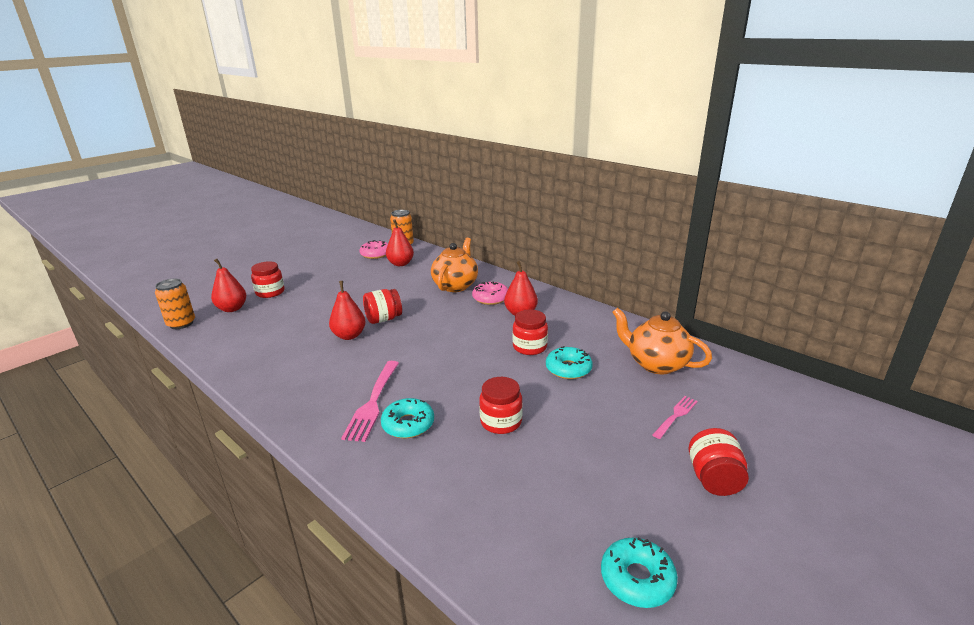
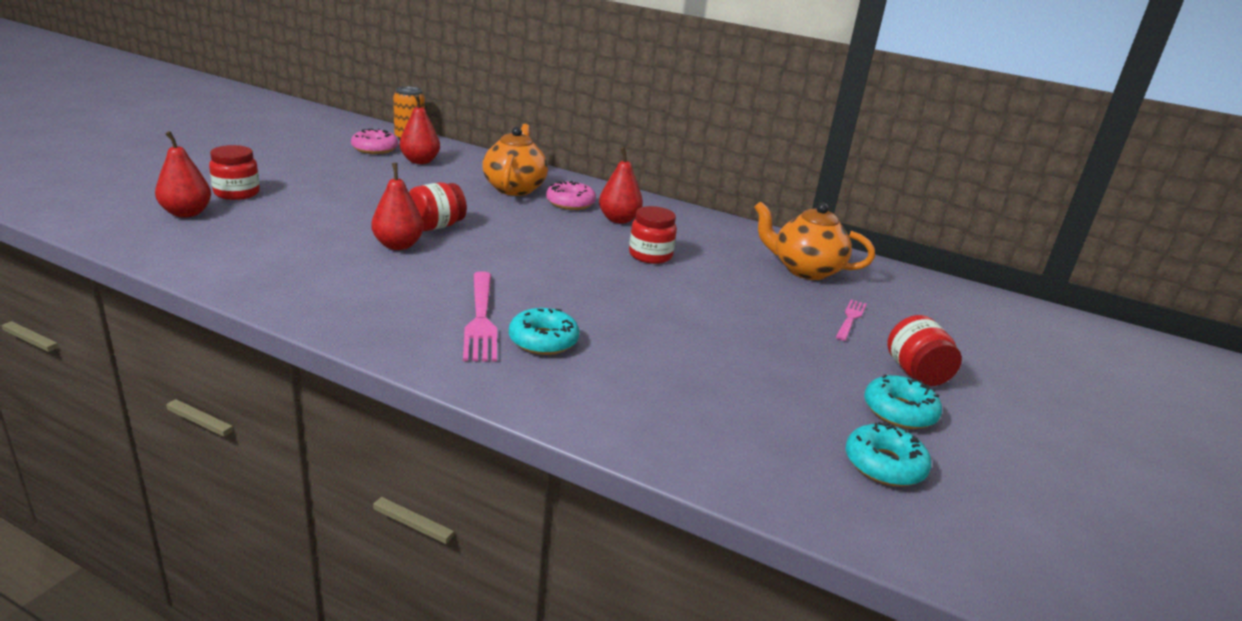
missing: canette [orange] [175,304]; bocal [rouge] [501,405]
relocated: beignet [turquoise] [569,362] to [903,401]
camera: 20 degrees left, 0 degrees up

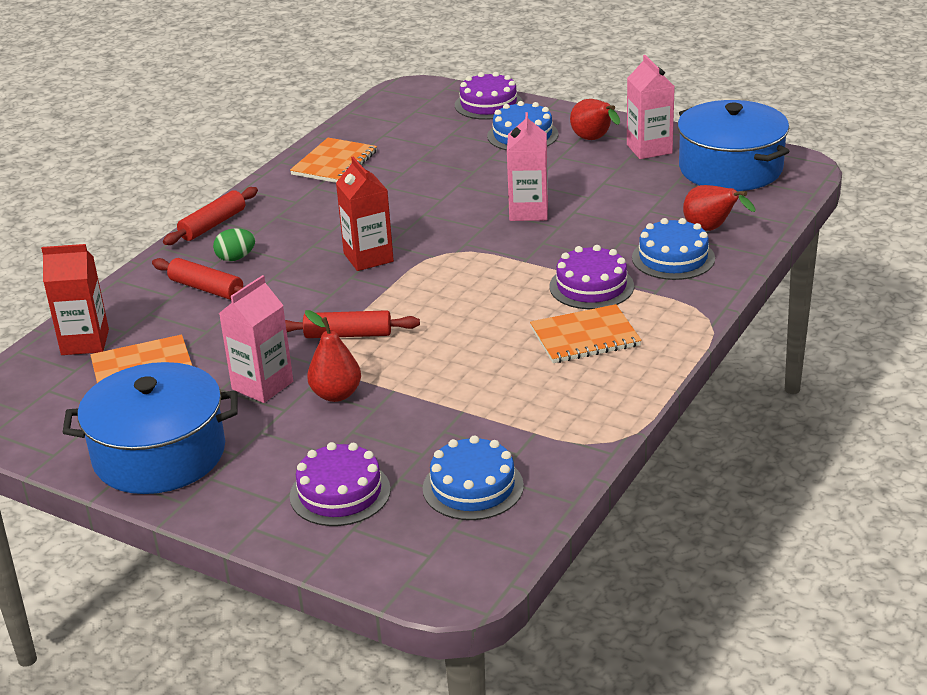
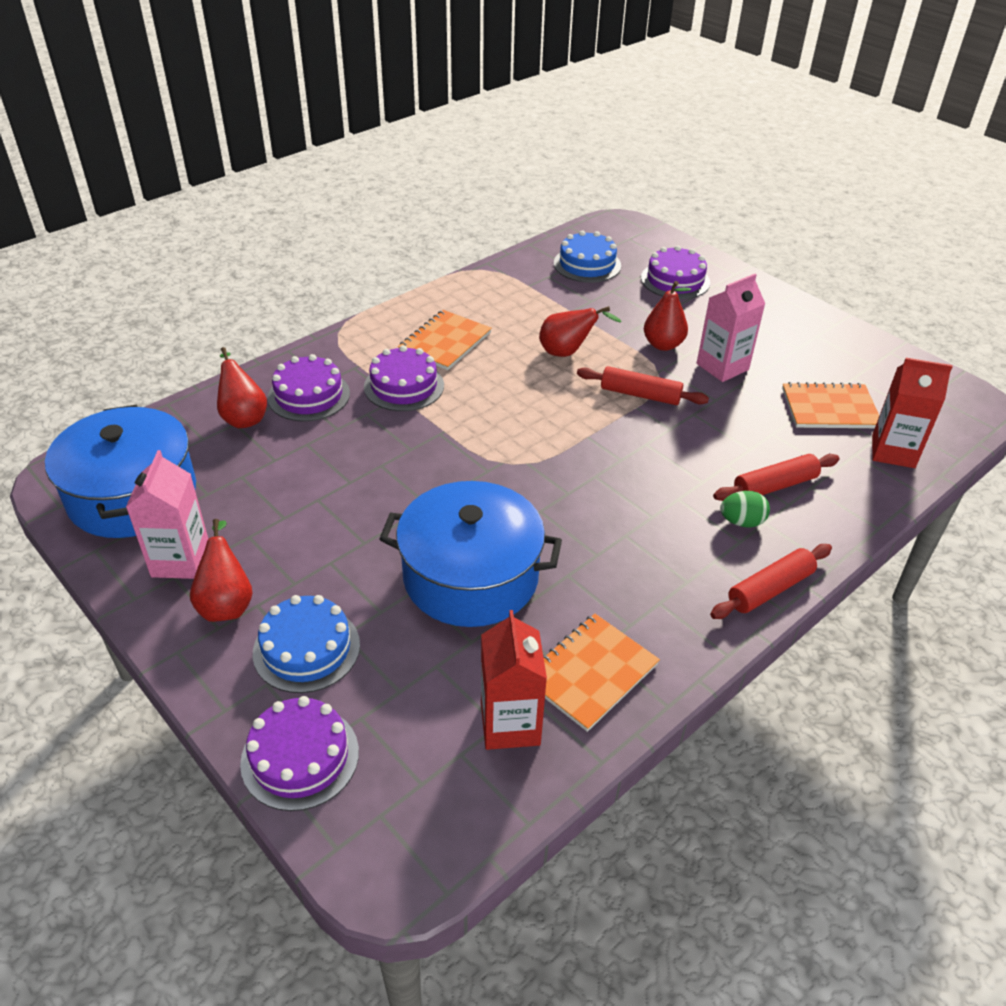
missing: brique de lait [rose] [527,166]
appeared: poire [rouge] [580,331]
relocated: marmite [bleu] [150,428] to [471,554]; brique de lait [rouge] [365,213] to [514,680]
colour: gâteau [bleu] [673,249] to gâteau [violet] [309,388]
spun: rouleau à pâtisserie [rouge] [198,279] = [776,477] 75 degrees counterclockwise; carnet [orange] [586,333] = [445,340] 60 degrees counterclockwise
camera: 165 degrees left, 10 degrees up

» **What needs to be done**: Quote the data exactly, leaving every image out of the copy.

» **Task response**:
missing: canette [orange] [175,304]; bocal [rouge] [501,405]
relocated: beignet [turquoise] [569,362] to [903,401]
camera: 20 degrees left, 0 degrees up

missing: brique de lait [rose] [527,166]
appeared: poire [rouge] [580,331]
relocated: marmite [bleu] [150,428] to [471,554]; brique de lait [rouge] [365,213] to [514,680]
colour: gâteau [bleu] [673,249] to gâteau [violet] [309,388]
spun: rouleau à pâtisserie [rouge] [198,279] = [776,477] 75 degrees counterclockwise; carnet [orange] [586,333] = [445,340] 60 degrees counterclockwise
camera: 165 degrees left, 10 degrees up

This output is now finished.